> WHAT TO WORK ON
Your output should be the entries below, exact in every detail.

> MATERIAL FOR THIS TASK
┄┄┄┄┄┄┄┄┄┄┄┄┄┄┄┄┄┄┄┄

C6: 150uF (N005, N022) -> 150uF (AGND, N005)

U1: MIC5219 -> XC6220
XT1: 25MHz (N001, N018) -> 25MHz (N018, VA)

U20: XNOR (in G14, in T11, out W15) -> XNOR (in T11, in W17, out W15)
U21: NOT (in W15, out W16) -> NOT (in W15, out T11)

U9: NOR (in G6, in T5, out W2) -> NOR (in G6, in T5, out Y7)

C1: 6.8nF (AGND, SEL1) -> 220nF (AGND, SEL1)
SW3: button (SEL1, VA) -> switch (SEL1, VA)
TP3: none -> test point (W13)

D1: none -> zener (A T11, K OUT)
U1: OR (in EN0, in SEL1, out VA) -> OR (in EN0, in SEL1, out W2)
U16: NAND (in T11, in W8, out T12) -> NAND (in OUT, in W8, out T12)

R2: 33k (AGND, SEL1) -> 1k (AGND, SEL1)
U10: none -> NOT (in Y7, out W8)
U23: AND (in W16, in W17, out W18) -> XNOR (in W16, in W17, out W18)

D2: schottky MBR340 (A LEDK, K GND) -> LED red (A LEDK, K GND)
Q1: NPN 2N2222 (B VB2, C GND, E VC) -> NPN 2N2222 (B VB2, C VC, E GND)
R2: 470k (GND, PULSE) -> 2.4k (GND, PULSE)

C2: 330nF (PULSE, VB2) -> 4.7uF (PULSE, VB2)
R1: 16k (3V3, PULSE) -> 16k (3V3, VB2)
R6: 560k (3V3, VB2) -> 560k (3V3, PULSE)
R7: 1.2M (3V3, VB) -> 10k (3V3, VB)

┄┄┄┄┄┄┄┄┄┄┄┄┄┄┄┄┄┄┄┄

> PROBLEM SOLUTION
C6: 150uF (N005, N022) -> 150uF (AGND, N005)

U1: MIC5219 -> XC6220
XT1: 25MHz (N001, N018) -> 25MHz (N018, VA)

U20: XNOR (in G14, in T11, out W15) -> XNOR (in T11, in W17, out W15)
U21: NOT (in W15, out W16) -> NOT (in W15, out T11)

U9: NOR (in G6, in T5, out W2) -> NOR (in G6, in T5, out Y7)

C1: 6.8nF (AGND, SEL1) -> 220nF (AGND, SEL1)
SW3: button (SEL1, VA) -> switch (SEL1, VA)
TP3: none -> test point (W13)

D1: none -> zener (A T11, K OUT)
U1: OR (in EN0, in SEL1, out VA) -> OR (in EN0, in SEL1, out W2)
U16: NAND (in T11, in W8, out T12) -> NAND (in OUT, in W8, out T12)

R2: 33k (AGND, SEL1) -> 1k (AGND, SEL1)
U10: none -> NOT (in Y7, out W8)
U23: AND (in W16, in W17, out W18) -> XNOR (in W16, in W17, out W18)

D2: schottky MBR340 (A LEDK, K GND) -> LED red (A LEDK, K GND)
Q1: NPN 2N2222 (B VB2, C GND, E VC) -> NPN 2N2222 (B VB2, C VC, E GND)
R2: 470k (GND, PULSE) -> 2.4k (GND, PULSE)

C2: 330nF (PULSE, VB2) -> 4.7uF (PULSE, VB2)
R1: 16k (3V3, PULSE) -> 16k (3V3, VB2)
R6: 560k (3V3, VB2) -> 560k (3V3, PULSE)
R7: 1.2M (3V3, VB) -> 10k (3V3, VB)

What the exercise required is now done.